## Your objective
Copy out all lines of the material below in which "button" occurs.

## Collected material
★ ★ ★
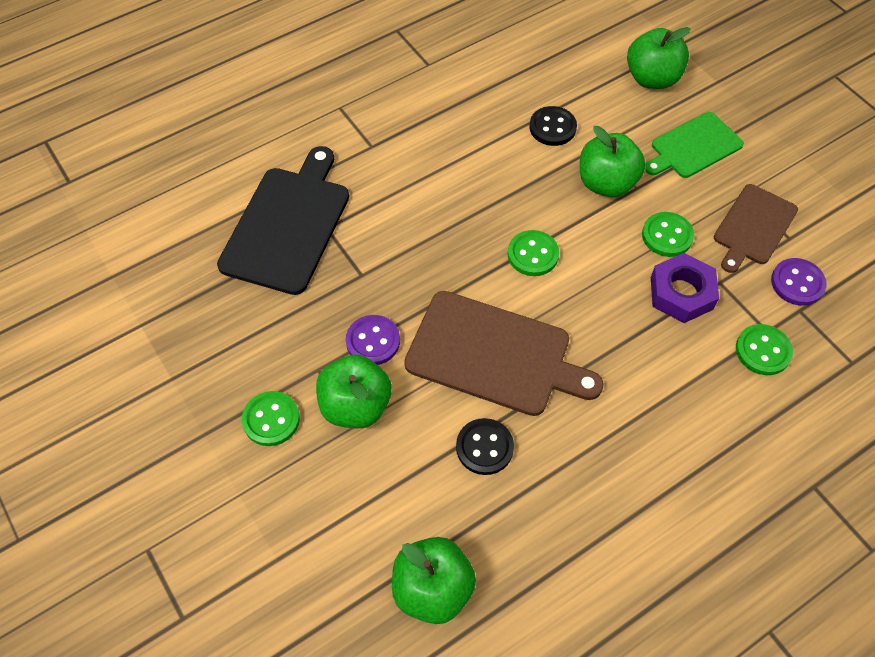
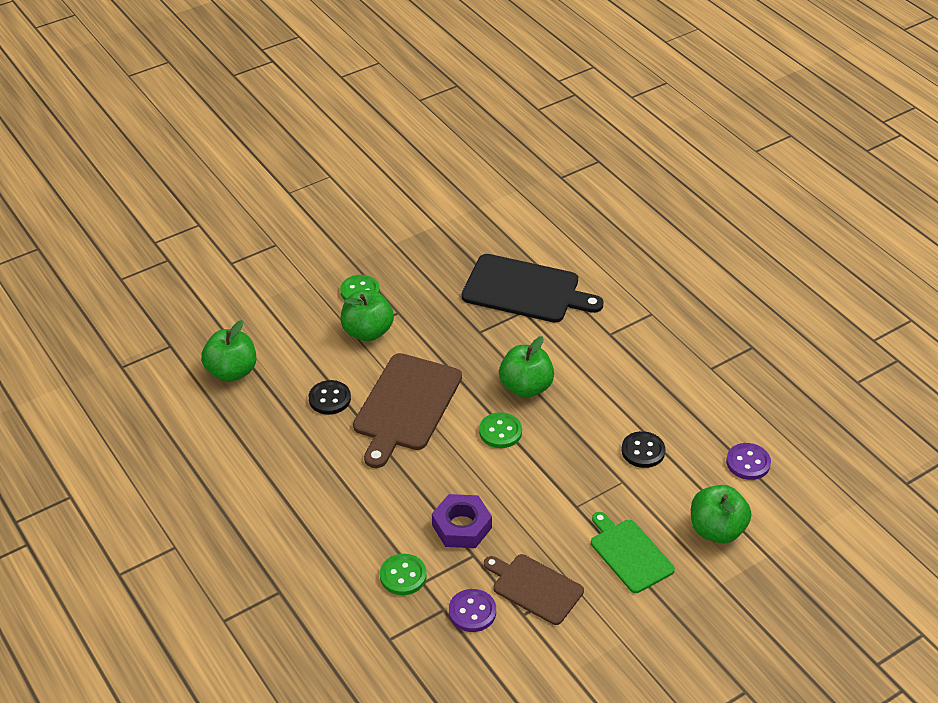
camera: 90 degrees right, 15 degrees down
(373, 341) = (420, 339): purple button -> purple button (748, 463)
(606, 183) = (580, 485): green apple -> green apple (526, 387)
(667, 236) = (522, 523): green button -> none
★ ★ ★
## Task result
(373, 341) = (420, 339): purple button -> purple button (748, 463)
(667, 236) = (522, 523): green button -> none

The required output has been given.